### Problem description
Find every line in the records below that holds the word "plate", and copy it out.

_ _ _ _

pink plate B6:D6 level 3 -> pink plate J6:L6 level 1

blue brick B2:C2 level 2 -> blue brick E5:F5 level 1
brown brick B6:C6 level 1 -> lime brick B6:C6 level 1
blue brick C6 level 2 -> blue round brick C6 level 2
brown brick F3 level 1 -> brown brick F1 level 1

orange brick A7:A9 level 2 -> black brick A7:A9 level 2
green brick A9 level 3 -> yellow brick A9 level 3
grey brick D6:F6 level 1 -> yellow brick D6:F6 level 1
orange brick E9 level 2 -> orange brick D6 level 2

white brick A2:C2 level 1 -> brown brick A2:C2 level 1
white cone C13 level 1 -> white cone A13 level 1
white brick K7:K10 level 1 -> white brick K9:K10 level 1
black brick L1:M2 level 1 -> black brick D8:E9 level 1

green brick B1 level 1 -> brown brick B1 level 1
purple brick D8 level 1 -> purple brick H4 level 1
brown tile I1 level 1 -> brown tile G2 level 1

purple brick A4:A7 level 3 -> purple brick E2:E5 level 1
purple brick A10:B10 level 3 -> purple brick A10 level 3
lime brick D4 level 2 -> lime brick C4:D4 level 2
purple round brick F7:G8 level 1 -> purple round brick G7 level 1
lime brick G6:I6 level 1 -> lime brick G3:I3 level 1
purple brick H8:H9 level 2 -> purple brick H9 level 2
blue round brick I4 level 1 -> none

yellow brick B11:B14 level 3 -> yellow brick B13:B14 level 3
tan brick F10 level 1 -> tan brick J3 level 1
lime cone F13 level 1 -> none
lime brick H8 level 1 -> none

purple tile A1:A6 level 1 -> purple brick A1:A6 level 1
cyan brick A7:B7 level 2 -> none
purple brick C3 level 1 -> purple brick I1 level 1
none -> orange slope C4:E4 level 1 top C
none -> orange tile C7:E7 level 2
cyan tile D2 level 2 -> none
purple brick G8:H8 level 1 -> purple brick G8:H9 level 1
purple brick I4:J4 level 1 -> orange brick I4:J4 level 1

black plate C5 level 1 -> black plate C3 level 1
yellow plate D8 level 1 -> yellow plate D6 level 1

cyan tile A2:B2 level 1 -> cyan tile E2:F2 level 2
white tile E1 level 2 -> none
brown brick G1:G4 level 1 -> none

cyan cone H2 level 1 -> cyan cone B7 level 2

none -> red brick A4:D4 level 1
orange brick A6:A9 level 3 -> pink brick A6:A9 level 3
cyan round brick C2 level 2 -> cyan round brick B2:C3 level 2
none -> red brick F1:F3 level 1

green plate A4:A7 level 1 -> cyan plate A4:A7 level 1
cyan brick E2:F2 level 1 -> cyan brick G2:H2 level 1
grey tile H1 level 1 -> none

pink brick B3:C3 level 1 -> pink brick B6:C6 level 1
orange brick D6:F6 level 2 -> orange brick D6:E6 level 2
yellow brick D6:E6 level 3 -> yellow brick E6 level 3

_ _ _ _

### Result for this exercise
pink plate B6:D6 level 3 -> pink plate J6:L6 level 1
black plate C5 level 1 -> black plate C3 level 1
yellow plate D8 level 1 -> yellow plate D6 level 1
green plate A4:A7 level 1 -> cyan plate A4:A7 level 1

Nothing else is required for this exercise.